* Brief
Could you write out, word for word, each line from the one containing "purple star: (107, 45) -> (78, 20), moved" to the last line of the data below, both included and nothing more?

* Given entries
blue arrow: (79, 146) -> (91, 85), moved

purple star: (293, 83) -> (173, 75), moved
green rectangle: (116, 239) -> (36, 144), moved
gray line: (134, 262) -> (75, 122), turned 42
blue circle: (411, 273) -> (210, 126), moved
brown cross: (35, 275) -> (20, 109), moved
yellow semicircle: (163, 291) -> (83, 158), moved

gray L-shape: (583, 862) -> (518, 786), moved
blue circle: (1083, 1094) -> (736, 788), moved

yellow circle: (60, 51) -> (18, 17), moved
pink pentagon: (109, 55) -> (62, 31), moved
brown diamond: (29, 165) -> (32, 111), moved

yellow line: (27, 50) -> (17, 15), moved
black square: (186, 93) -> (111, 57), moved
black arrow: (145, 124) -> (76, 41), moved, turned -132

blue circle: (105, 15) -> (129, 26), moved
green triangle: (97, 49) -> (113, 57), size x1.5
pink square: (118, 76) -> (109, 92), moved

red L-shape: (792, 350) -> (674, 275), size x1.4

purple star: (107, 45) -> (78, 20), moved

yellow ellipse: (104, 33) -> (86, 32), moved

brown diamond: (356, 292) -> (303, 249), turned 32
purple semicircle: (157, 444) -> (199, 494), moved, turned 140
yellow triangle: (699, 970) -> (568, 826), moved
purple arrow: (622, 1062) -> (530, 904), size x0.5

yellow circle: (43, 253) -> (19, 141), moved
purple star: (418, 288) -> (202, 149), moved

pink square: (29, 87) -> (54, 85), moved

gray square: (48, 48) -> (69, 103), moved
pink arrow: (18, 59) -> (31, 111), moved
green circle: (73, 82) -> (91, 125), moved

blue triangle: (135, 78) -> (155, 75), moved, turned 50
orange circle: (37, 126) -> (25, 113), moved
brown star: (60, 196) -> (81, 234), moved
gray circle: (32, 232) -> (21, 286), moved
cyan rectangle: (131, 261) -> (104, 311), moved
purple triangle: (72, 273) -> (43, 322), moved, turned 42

* Task answer
purple star: (107, 45) -> (78, 20), moved

yellow ellipse: (104, 33) -> (86, 32), moved

brown diamond: (356, 292) -> (303, 249), turned 32
purple semicircle: (157, 444) -> (199, 494), moved, turned 140
yellow triangle: (699, 970) -> (568, 826), moved
purple arrow: (622, 1062) -> (530, 904), size x0.5

yellow circle: (43, 253) -> (19, 141), moved
purple star: (418, 288) -> (202, 149), moved

pink square: (29, 87) -> (54, 85), moved

gray square: (48, 48) -> (69, 103), moved
pink arrow: (18, 59) -> (31, 111), moved
green circle: (73, 82) -> (91, 125), moved

blue triangle: (135, 78) -> (155, 75), moved, turned 50
orange circle: (37, 126) -> (25, 113), moved
brown star: (60, 196) -> (81, 234), moved
gray circle: (32, 232) -> (21, 286), moved
cyan rectangle: (131, 261) -> (104, 311), moved
purple triangle: (72, 273) -> (43, 322), moved, turned 42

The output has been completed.